* [Exercise objective]: Could the data below be printed out exactly, with the pictures left out?

* [Exercise data]:
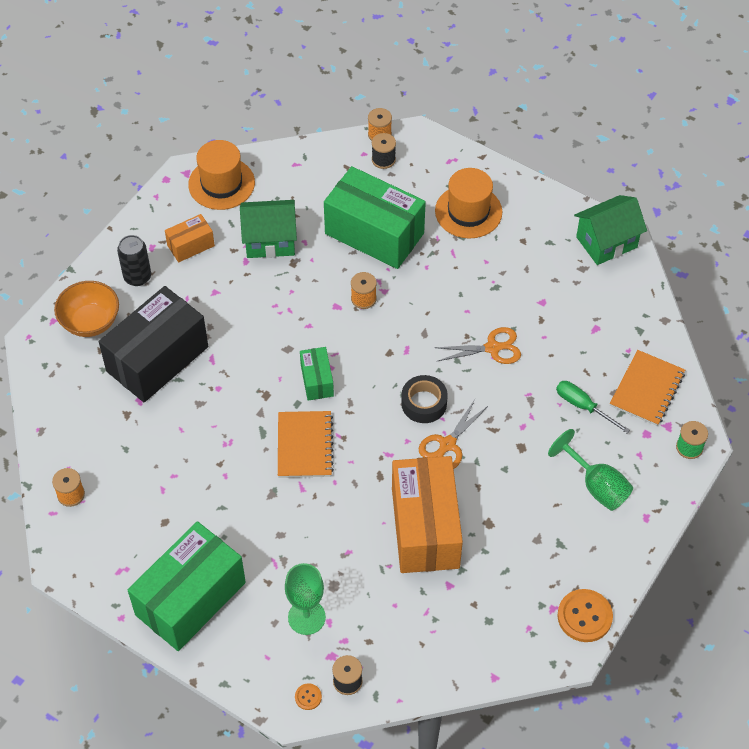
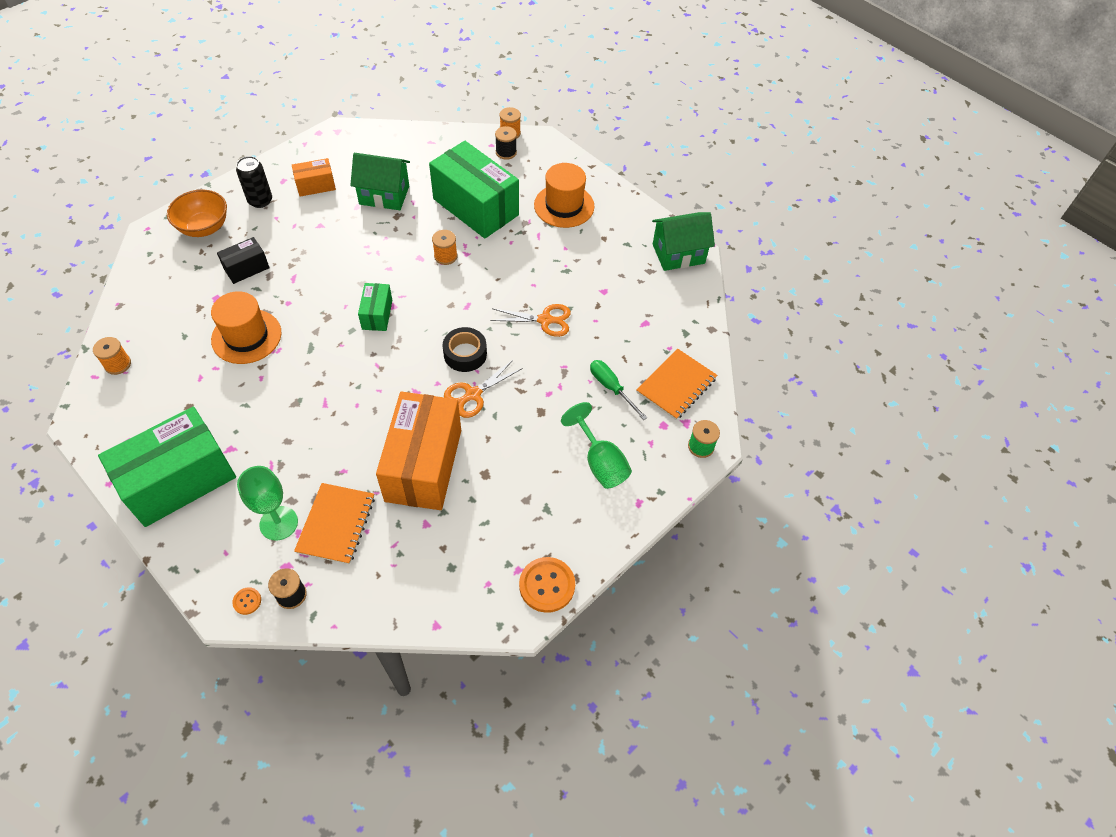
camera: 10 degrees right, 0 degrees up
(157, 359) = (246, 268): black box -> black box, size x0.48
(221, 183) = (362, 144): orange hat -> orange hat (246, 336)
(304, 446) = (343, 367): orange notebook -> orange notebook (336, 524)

* [Task solution]:
camera: 10 degrees right, 0 degrees up
(157, 359) = (246, 268): black box -> black box, size x0.48
(221, 183) = (362, 144): orange hat -> orange hat (246, 336)
(304, 446) = (343, 367): orange notebook -> orange notebook (336, 524)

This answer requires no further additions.